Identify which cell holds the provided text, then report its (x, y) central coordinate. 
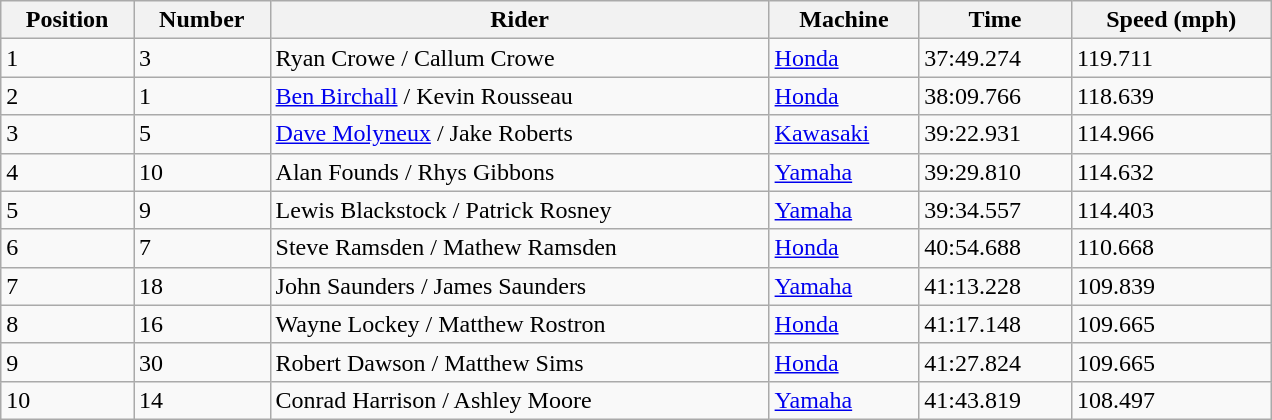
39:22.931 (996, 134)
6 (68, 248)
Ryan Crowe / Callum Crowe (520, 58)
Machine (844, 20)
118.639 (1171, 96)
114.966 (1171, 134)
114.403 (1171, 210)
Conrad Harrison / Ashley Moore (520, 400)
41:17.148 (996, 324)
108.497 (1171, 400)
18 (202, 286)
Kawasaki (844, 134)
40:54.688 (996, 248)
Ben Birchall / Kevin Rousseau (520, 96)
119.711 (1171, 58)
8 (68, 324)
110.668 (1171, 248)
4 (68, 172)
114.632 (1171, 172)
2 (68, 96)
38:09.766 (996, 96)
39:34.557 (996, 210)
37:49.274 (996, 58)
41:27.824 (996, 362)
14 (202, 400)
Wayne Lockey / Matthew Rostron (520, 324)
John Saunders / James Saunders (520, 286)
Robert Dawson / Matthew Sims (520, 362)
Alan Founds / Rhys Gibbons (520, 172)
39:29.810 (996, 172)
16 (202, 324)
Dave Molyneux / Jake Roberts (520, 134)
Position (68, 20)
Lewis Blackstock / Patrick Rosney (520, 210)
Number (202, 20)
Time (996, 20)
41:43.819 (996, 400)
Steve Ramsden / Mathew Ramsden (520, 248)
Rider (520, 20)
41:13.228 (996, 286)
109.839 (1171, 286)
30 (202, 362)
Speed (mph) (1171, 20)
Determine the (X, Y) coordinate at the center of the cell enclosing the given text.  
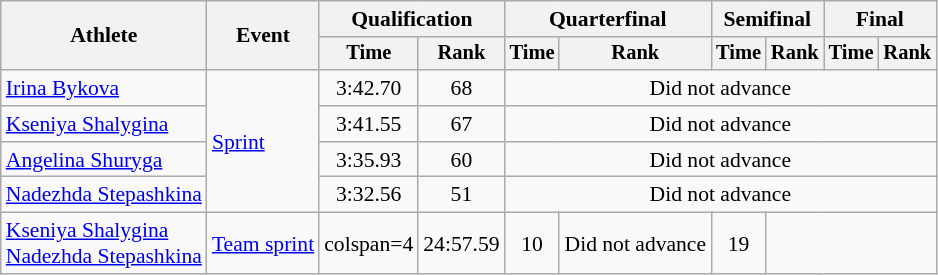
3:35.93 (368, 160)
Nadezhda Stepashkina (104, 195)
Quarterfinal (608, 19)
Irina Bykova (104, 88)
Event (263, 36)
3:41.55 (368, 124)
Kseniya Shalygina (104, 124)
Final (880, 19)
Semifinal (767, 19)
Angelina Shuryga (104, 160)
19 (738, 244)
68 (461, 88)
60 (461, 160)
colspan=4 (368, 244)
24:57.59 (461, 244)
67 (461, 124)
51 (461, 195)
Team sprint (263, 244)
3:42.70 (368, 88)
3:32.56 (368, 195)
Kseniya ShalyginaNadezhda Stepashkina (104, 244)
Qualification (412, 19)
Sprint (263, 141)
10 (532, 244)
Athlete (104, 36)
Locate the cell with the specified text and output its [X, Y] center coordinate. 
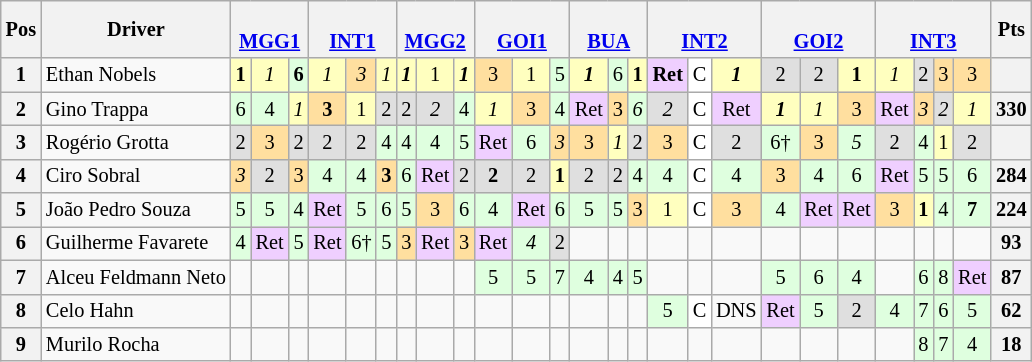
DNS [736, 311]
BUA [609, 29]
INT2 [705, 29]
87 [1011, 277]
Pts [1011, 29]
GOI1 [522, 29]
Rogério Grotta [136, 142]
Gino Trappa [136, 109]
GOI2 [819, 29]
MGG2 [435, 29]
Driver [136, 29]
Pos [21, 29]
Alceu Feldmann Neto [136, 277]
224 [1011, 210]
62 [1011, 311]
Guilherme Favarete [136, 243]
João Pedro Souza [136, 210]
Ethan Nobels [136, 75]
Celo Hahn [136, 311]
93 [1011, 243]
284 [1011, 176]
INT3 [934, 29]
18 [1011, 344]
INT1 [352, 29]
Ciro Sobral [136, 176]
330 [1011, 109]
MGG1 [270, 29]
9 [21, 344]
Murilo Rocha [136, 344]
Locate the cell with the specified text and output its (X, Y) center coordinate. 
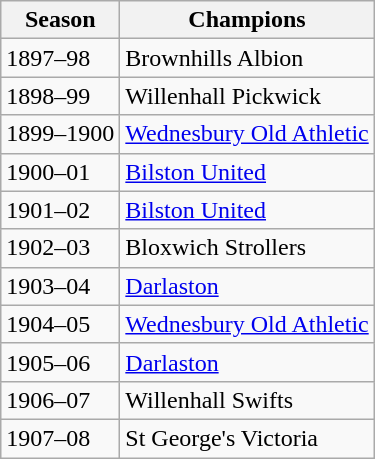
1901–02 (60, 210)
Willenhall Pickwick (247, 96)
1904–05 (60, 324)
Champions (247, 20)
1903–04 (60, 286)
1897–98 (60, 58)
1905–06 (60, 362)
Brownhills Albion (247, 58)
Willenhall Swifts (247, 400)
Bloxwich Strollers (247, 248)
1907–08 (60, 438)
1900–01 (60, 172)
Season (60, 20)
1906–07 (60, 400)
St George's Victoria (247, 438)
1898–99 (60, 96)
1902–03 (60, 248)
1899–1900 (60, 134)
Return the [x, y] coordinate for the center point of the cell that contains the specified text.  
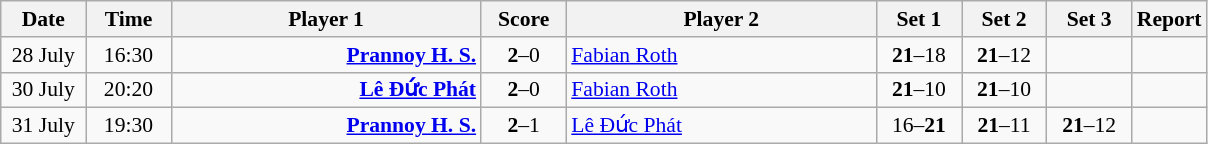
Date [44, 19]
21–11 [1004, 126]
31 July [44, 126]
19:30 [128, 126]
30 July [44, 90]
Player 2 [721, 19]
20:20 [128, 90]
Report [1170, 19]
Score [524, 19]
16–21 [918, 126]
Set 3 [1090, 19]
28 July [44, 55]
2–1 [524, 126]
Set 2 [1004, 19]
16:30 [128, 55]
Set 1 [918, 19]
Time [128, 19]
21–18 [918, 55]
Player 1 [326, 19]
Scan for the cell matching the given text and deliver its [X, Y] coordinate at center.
□ □ □ □
Copy out every line of the listing between the line holding "3:35.93 (368, 160)" and the line holding "68 (461, 88)", inclusive, keeping each one unchanged.

3:35.93 (368, 160)
Nadezhda Stepashkina (104, 195)
Quarterfinal (608, 19)
Irina Bykova (104, 88)
Event (263, 36)
3:41.55 (368, 124)
Kseniya Shalygina (104, 124)
Final (880, 19)
Semifinal (767, 19)
Angelina Shuryga (104, 160)
19 (738, 244)
68 (461, 88)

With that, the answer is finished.